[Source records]
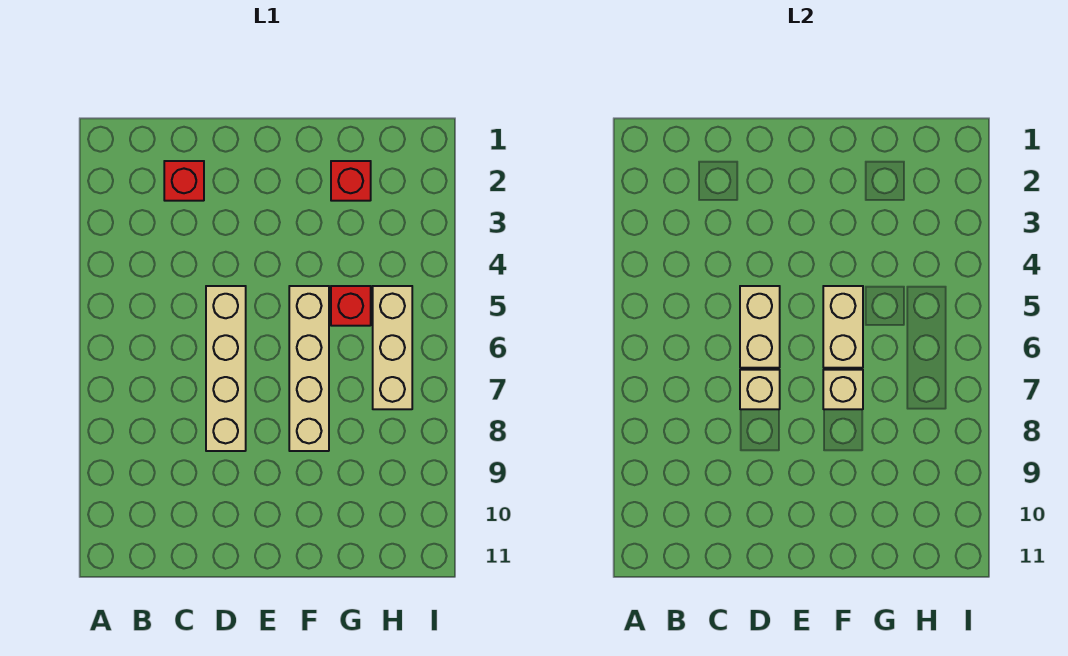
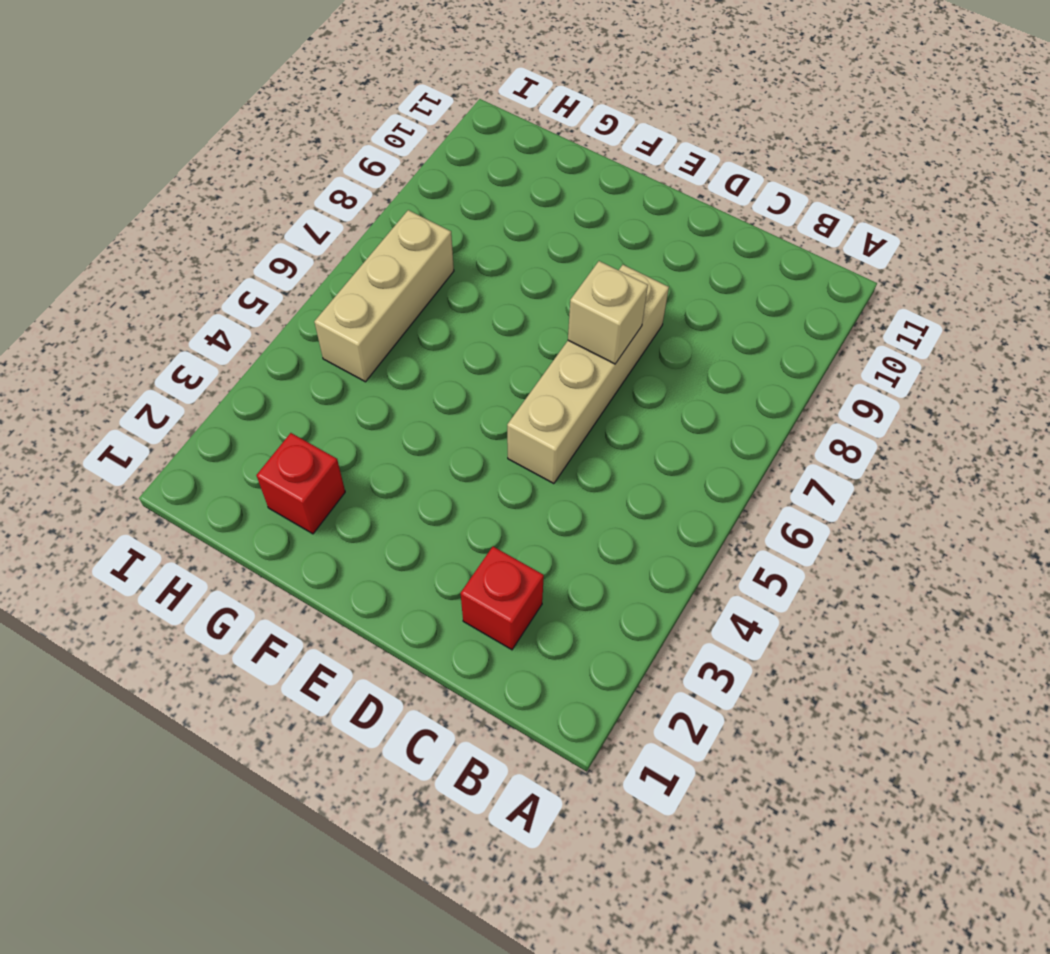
none -> tan brick F5:F8 level 1
none -> red brick G5 level 1

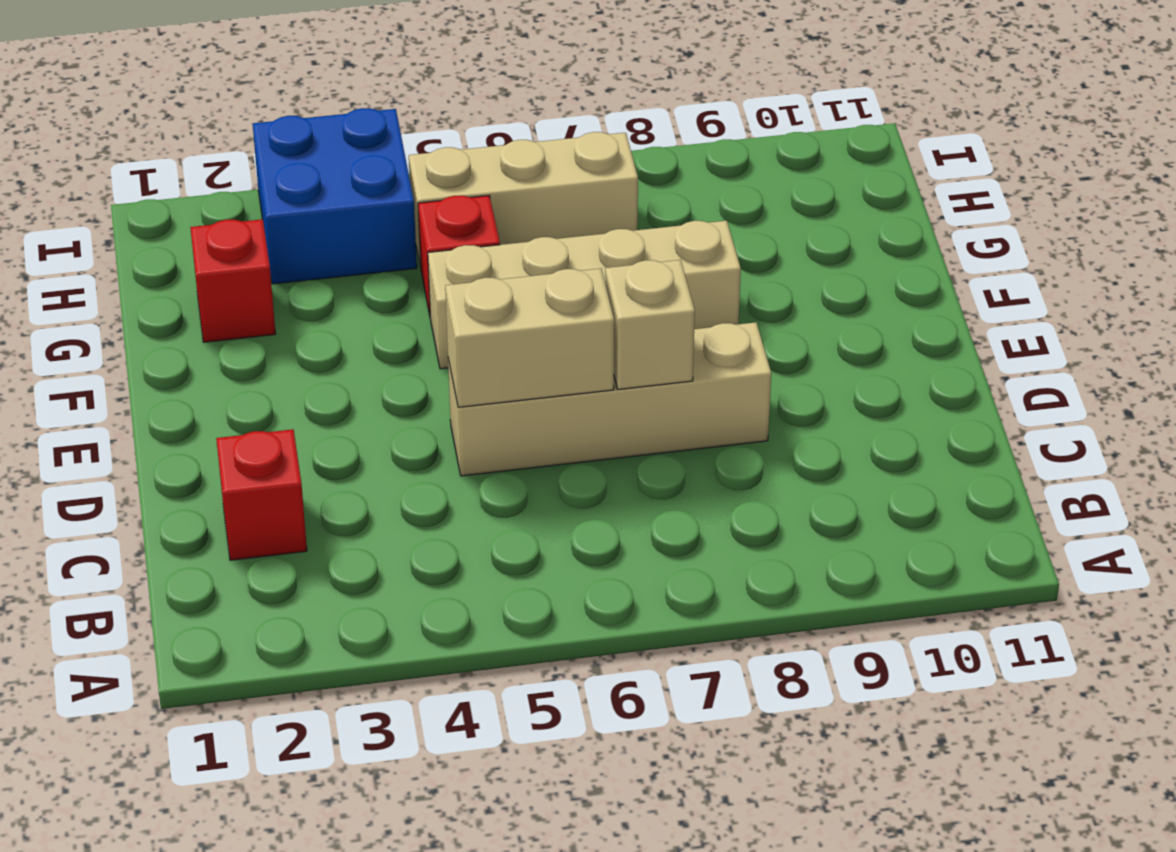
blue brick H3:I4 level 1 -> none
none -> tan brick F5:F6 level 2
none -> tan brick F7 level 2

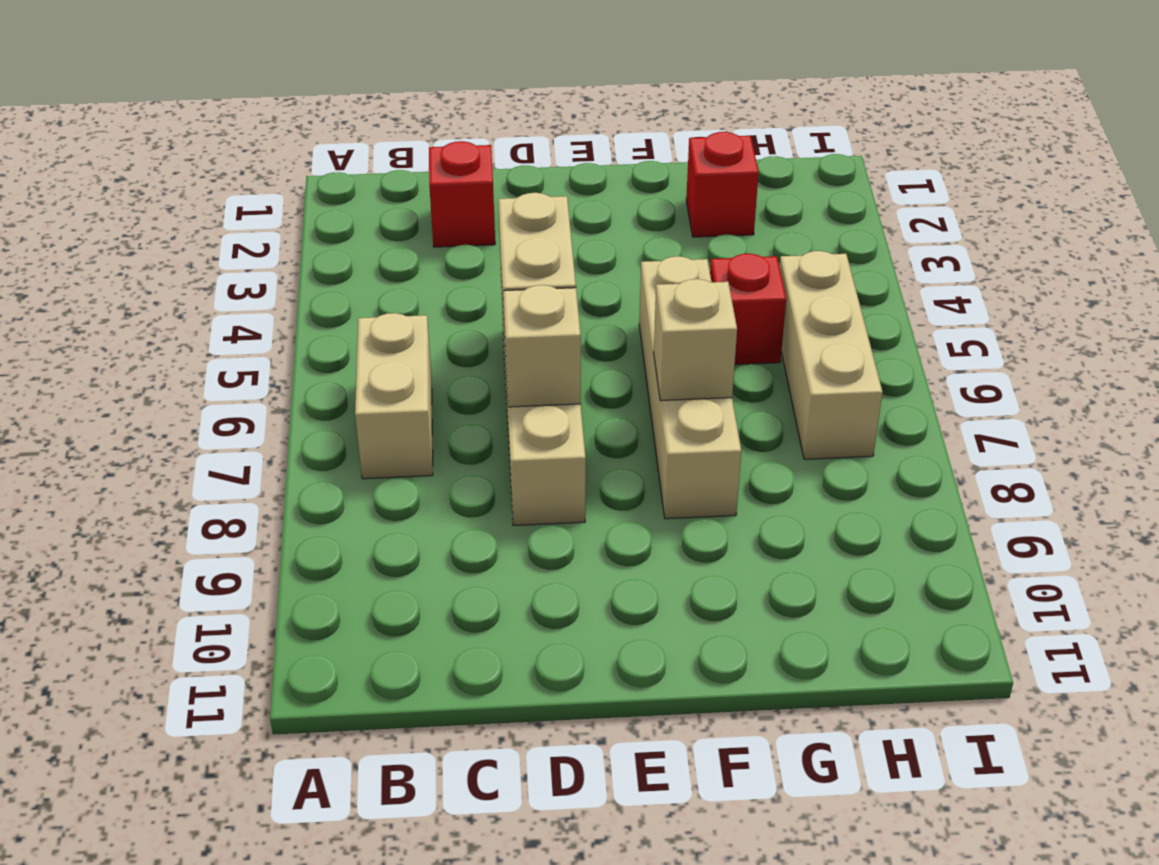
tan brick B6:B7 level 1 -> tan brick F5:F6 level 2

--- Task item ---
The entries above need to be repeated in full, word for word. Skip the images.

--- Your response ---
none -> tan brick F5:F8 level 1
none -> red brick G5 level 1

blue brick H3:I4 level 1 -> none
none -> tan brick F5:F6 level 2
none -> tan brick F7 level 2

tan brick B6:B7 level 1 -> tan brick F5:F6 level 2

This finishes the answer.